▸ Aim of the exercise: Your reply must contain exactly the lines running from the one with "camera: 115 degrees right, 5 degrees down" to the last line of the entries below, both included, and no other lines.

▸ Supplied records:
◇ ◇ ◇ ◇

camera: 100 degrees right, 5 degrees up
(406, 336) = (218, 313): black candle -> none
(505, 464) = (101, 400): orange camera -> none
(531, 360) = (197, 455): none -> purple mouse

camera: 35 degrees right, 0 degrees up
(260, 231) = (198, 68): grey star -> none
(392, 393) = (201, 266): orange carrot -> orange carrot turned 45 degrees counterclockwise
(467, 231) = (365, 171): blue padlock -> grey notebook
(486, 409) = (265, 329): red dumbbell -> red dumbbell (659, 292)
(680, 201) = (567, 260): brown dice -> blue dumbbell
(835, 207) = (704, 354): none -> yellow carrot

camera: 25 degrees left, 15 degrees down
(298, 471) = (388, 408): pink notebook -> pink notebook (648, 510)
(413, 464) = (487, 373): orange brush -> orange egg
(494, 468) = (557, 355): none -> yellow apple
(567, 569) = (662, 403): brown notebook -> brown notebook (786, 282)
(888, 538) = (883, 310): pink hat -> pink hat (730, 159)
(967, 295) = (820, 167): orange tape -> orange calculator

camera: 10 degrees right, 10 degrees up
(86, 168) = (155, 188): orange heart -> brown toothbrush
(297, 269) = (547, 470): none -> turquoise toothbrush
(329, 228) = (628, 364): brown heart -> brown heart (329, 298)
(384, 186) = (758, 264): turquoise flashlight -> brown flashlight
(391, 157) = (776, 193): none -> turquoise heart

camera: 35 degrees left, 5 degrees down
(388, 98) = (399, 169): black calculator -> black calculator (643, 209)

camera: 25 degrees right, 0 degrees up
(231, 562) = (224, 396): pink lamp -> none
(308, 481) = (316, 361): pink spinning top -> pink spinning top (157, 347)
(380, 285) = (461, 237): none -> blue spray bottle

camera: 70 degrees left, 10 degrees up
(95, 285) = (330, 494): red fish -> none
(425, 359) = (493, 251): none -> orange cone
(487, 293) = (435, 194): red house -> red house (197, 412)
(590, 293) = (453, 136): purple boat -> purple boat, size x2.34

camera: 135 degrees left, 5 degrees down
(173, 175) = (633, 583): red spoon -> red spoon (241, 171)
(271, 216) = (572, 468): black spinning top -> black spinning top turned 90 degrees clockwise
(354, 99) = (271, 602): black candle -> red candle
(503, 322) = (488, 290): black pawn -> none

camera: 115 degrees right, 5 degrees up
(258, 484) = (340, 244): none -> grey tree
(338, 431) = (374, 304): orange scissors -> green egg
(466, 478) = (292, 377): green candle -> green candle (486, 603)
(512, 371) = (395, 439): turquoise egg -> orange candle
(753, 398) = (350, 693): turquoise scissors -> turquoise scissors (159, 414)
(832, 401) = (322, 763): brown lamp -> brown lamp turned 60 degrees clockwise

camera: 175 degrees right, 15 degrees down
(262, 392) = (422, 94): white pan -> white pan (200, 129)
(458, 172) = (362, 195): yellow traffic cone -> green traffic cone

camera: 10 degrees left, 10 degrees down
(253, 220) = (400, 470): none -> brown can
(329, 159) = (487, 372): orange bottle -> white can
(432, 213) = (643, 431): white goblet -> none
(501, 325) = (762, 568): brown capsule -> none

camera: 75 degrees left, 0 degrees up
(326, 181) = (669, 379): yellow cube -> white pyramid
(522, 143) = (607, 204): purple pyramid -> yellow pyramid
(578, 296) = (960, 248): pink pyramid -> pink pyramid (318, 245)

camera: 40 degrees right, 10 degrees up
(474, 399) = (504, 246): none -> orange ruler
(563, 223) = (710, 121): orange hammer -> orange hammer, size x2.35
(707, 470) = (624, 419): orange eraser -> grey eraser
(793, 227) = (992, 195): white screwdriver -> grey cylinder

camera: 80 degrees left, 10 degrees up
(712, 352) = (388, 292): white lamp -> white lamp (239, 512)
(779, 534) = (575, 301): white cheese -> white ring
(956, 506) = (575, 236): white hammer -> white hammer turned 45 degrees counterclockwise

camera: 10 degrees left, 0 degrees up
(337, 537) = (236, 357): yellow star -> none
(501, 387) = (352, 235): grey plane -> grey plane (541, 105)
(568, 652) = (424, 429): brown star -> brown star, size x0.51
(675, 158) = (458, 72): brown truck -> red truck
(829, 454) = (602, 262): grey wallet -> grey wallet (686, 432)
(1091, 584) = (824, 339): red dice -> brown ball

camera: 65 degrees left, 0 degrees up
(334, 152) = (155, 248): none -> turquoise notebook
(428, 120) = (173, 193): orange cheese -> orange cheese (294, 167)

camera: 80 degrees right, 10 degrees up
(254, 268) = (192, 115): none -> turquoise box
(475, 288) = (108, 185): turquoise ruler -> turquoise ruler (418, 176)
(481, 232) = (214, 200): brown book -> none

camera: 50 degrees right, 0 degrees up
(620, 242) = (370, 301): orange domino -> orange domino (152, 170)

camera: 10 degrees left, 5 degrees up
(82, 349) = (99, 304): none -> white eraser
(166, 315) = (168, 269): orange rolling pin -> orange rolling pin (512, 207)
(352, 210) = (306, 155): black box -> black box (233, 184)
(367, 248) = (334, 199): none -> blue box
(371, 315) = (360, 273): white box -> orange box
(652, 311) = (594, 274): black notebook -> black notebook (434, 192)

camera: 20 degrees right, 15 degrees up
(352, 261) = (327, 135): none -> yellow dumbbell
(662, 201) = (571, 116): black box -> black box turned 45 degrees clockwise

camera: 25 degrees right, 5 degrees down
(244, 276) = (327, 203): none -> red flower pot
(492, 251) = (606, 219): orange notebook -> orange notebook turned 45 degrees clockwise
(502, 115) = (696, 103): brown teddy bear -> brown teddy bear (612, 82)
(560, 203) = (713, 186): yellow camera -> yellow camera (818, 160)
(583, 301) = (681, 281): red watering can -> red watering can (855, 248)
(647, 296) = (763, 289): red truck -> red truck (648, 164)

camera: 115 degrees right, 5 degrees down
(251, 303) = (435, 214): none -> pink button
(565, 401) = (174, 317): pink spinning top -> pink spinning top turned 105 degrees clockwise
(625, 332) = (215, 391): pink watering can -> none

◇ ◇ ◇ ◇

▸ Expected answer:
camera: 115 degrees right, 5 degrees down
(251, 303) = (435, 214): none -> pink button
(565, 401) = (174, 317): pink spinning top -> pink spinning top turned 105 degrees clockwise
(625, 332) = (215, 391): pink watering can -> none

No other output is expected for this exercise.